* **What to produce**
Your reply should hold every record exactly as given, with no pictures in it.

[Extracted data entries]
================================
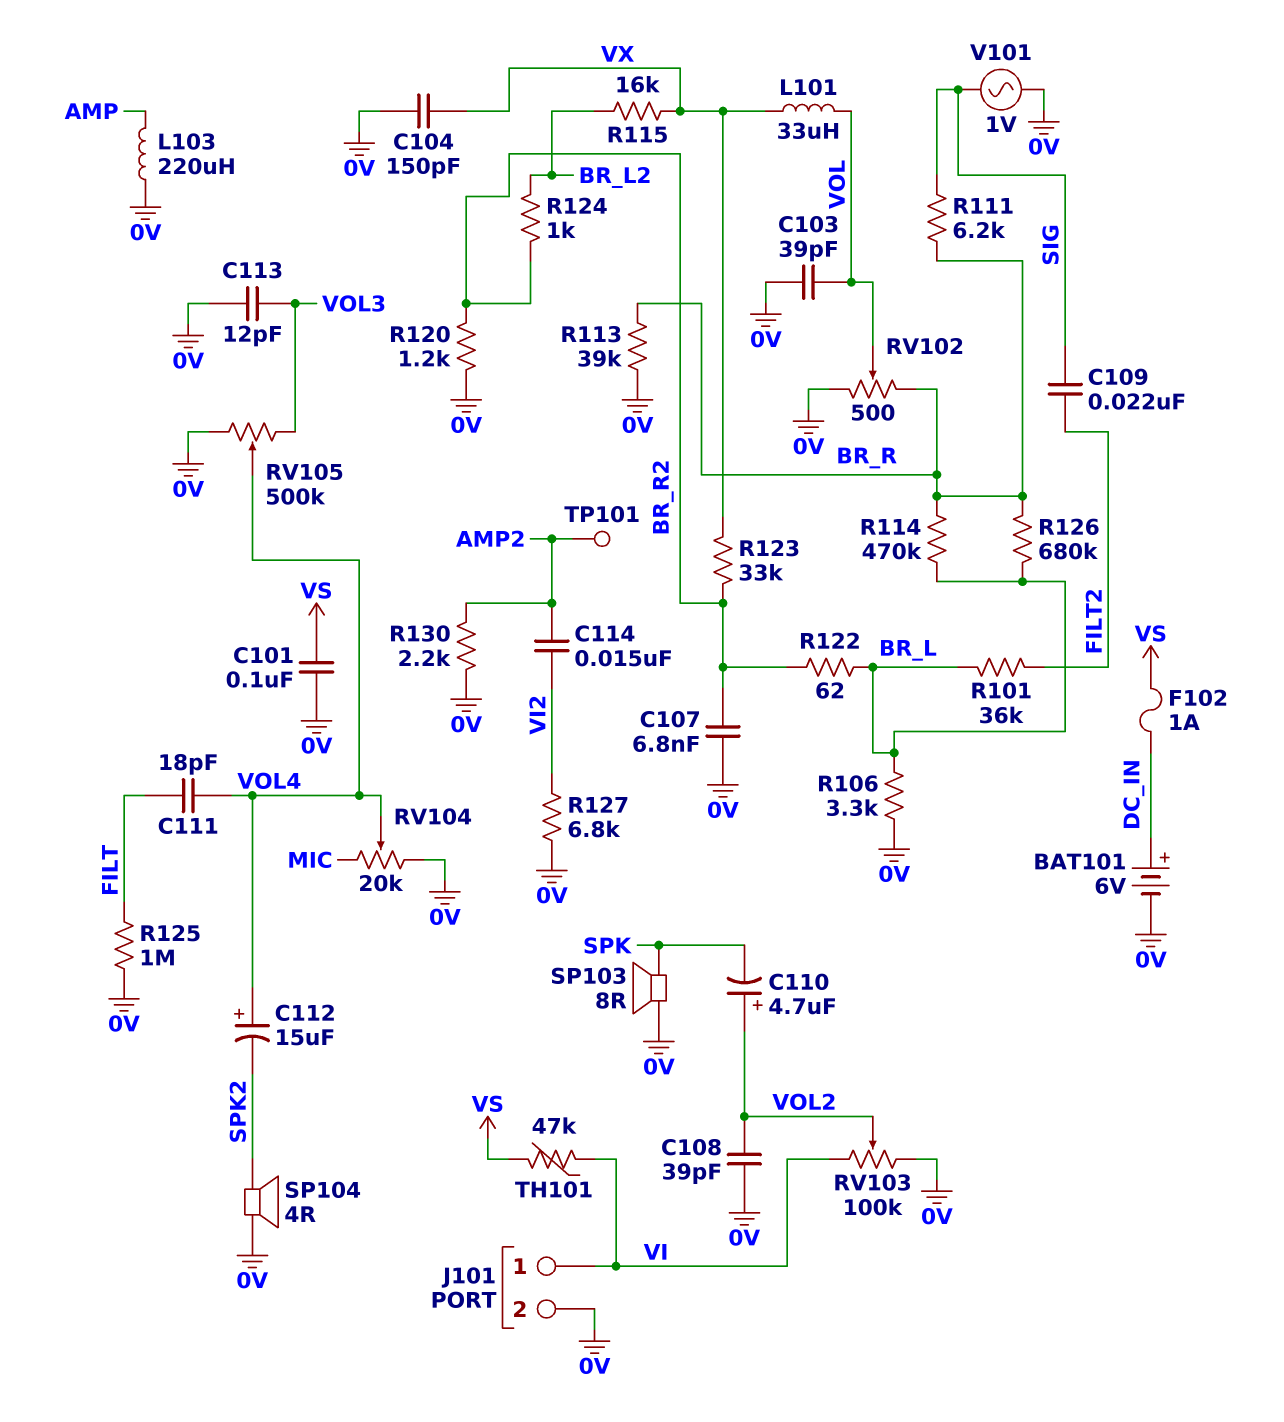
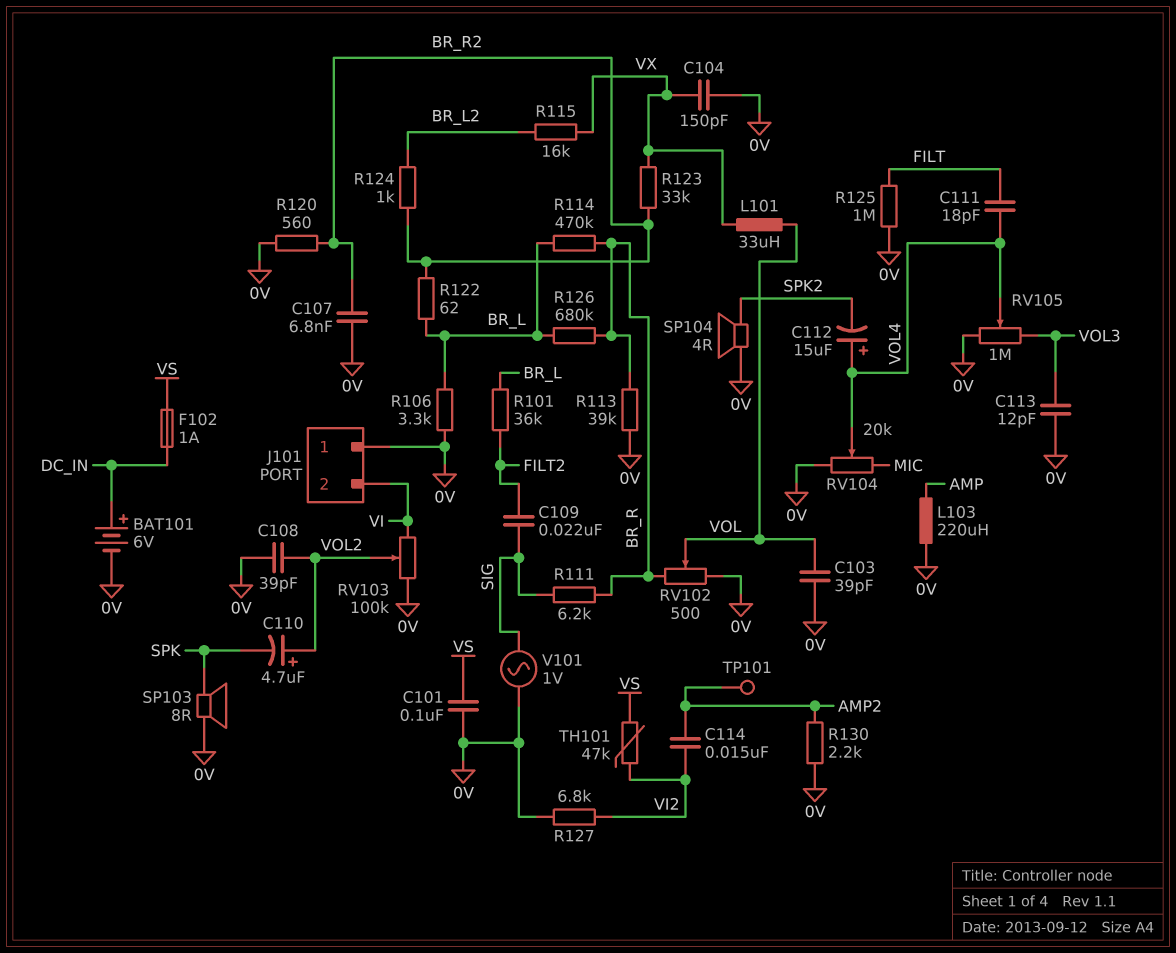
J101 pin 1: VI -> 0V
J101 pin 2: 0V -> VI
R120: 1.2k (0V, BR_R2) -> 560 (0V, BR_R2)
RV105: 500k (0V, VOL3, wiper VOL4) -> 1M (0V, VOL3, wiper VOL4)
TH101: 47k (VI, VS) -> 47k (VI2, VS)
================================
* **Exercise result**
J101 pin 1: VI -> 0V
J101 pin 2: 0V -> VI
R120: 1.2k (0V, BR_R2) -> 560 (0V, BR_R2)
RV105: 500k (0V, VOL3, wiper VOL4) -> 1M (0V, VOL3, wiper VOL4)
TH101: 47k (VI, VS) -> 47k (VI2, VS)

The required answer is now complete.